# [EXERCISE]
Leaving out the images, please output every entry exactly as it appears.

# [RAW DATA]
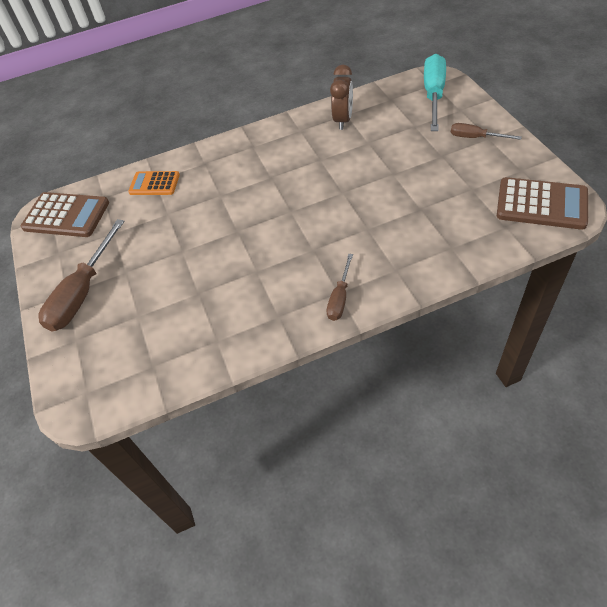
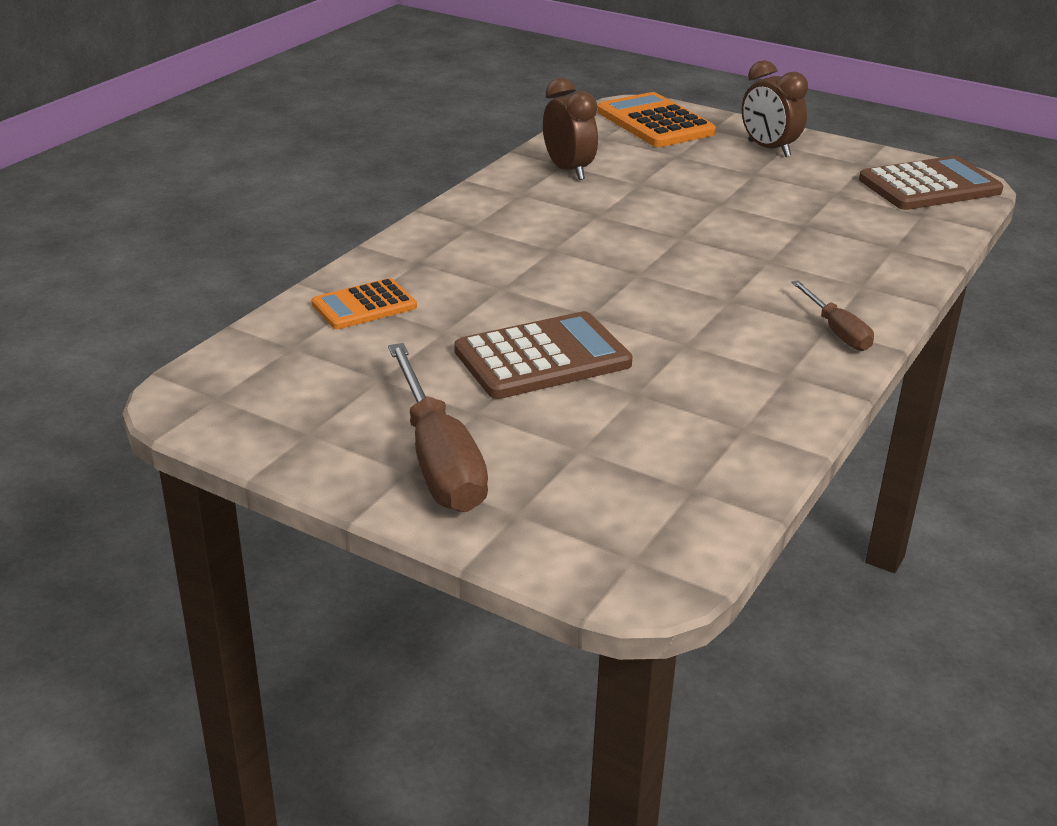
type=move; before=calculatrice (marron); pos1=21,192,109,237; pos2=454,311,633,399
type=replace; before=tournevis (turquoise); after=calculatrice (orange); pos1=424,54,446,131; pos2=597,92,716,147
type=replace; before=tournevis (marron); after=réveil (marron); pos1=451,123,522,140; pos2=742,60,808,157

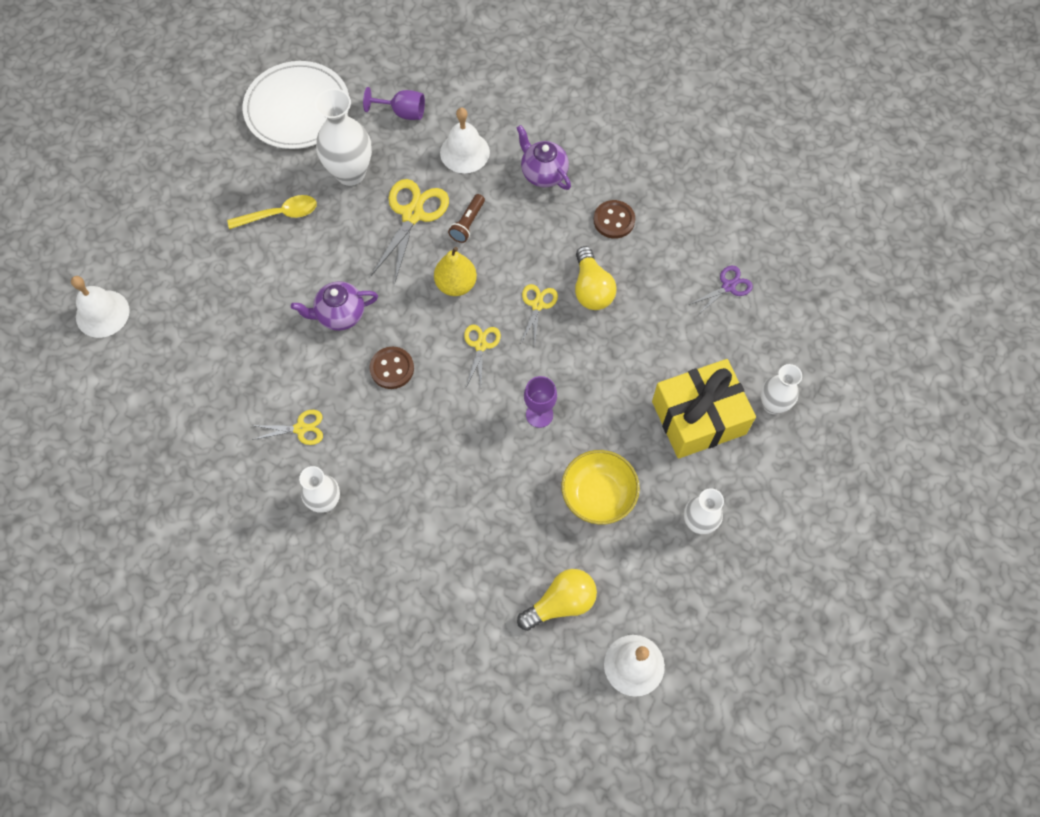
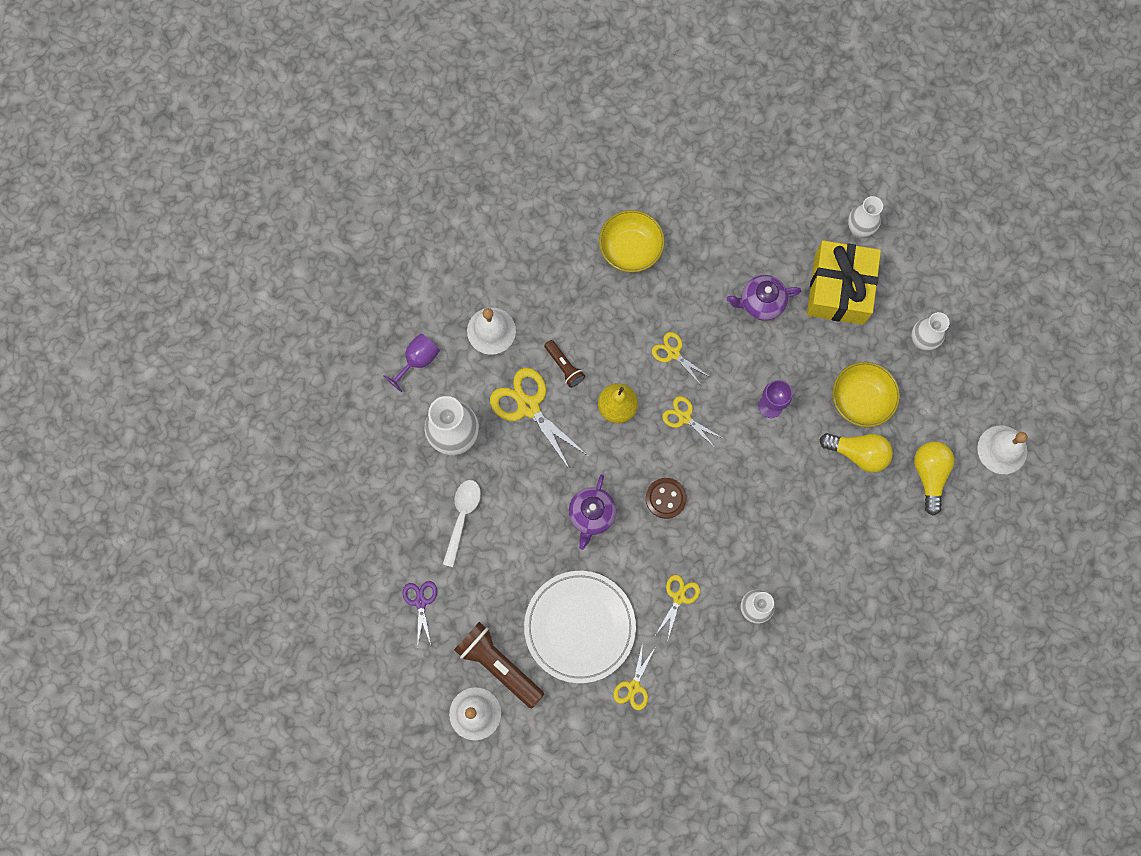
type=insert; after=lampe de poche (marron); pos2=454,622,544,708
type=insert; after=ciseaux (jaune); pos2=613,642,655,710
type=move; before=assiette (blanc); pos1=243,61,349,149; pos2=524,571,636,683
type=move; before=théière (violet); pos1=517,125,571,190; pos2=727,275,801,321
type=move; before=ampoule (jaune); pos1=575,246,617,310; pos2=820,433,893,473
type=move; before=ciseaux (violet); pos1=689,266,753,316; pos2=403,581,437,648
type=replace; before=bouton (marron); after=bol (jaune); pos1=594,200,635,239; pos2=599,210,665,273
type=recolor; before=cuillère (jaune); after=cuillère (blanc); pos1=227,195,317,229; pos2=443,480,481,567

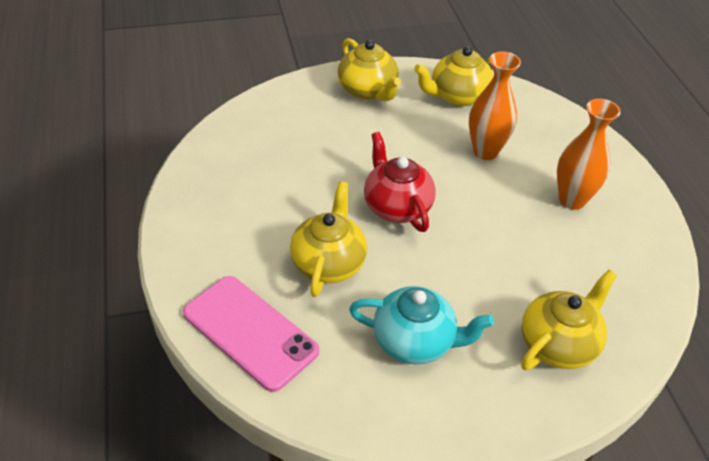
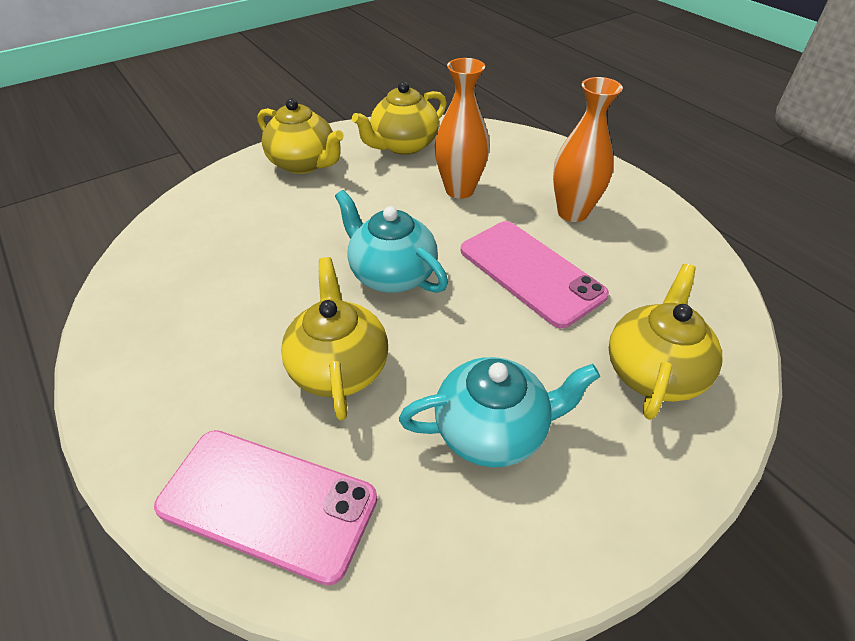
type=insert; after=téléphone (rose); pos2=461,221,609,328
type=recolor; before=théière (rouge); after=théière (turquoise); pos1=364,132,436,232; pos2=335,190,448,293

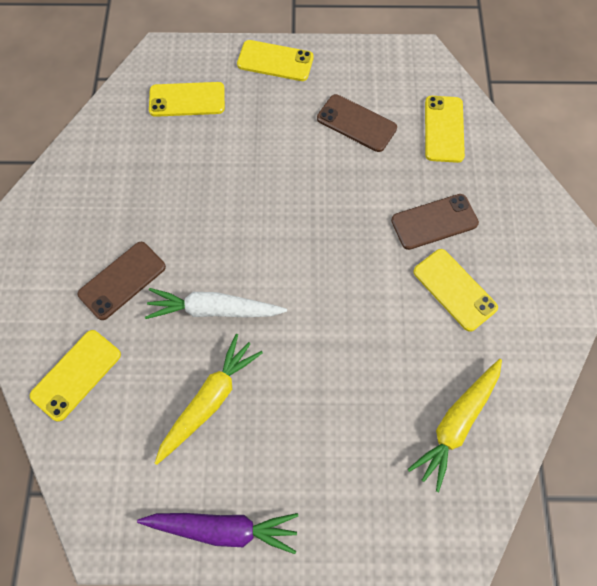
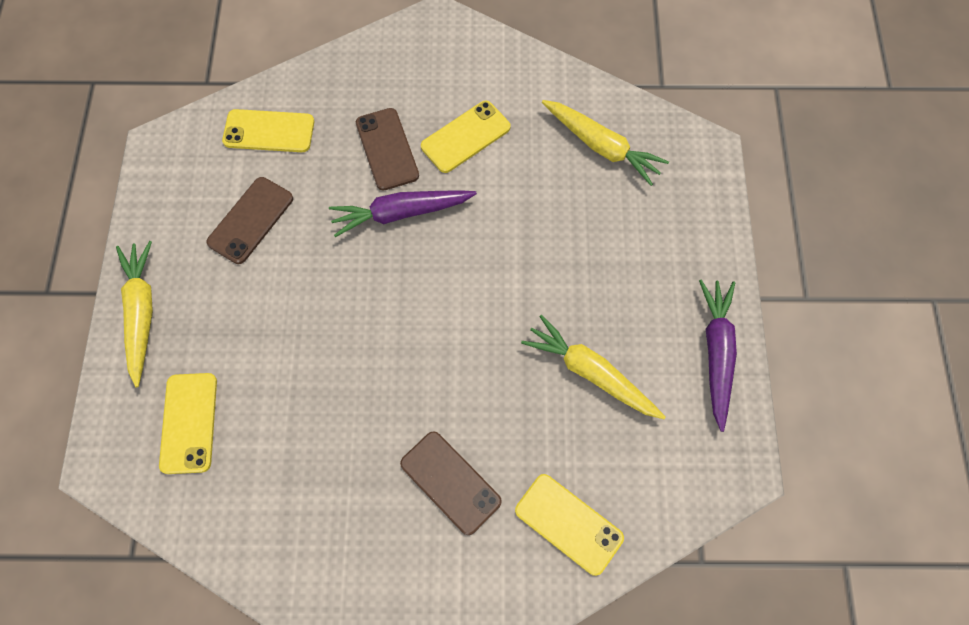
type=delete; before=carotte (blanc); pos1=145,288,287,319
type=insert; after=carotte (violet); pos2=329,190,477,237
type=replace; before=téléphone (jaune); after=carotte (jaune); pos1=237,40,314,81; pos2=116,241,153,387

# [ANSWER TO THE EXERCISE]
type=move; before=calculatrice (marron); pos1=21,192,109,237; pos2=454,311,633,399
type=replace; before=tournevis (turquoise); after=calculatrice (orange); pos1=424,54,446,131; pos2=597,92,716,147
type=replace; before=tournevis (marron); after=réveil (marron); pos1=451,123,522,140; pos2=742,60,808,157

type=insert; after=lampe de poche (marron); pos2=454,622,544,708
type=insert; after=ciseaux (jaune); pos2=613,642,655,710
type=move; before=assiette (blanc); pos1=243,61,349,149; pos2=524,571,636,683
type=move; before=théière (violet); pos1=517,125,571,190; pos2=727,275,801,321
type=move; before=ampoule (jaune); pos1=575,246,617,310; pos2=820,433,893,473
type=move; before=ciseaux (violet); pos1=689,266,753,316; pos2=403,581,437,648
type=replace; before=bouton (marron); after=bol (jaune); pos1=594,200,635,239; pos2=599,210,665,273
type=recolor; before=cuillère (jaune); after=cuillère (blanc); pos1=227,195,317,229; pos2=443,480,481,567

type=insert; after=téléphone (rose); pos2=461,221,609,328
type=recolor; before=théière (rouge); after=théière (turquoise); pos1=364,132,436,232; pos2=335,190,448,293

type=delete; before=carotte (blanc); pos1=145,288,287,319
type=insert; after=carotte (violet); pos2=329,190,477,237
type=replace; before=téléphone (jaune); after=carotte (jaune); pos1=237,40,314,81; pos2=116,241,153,387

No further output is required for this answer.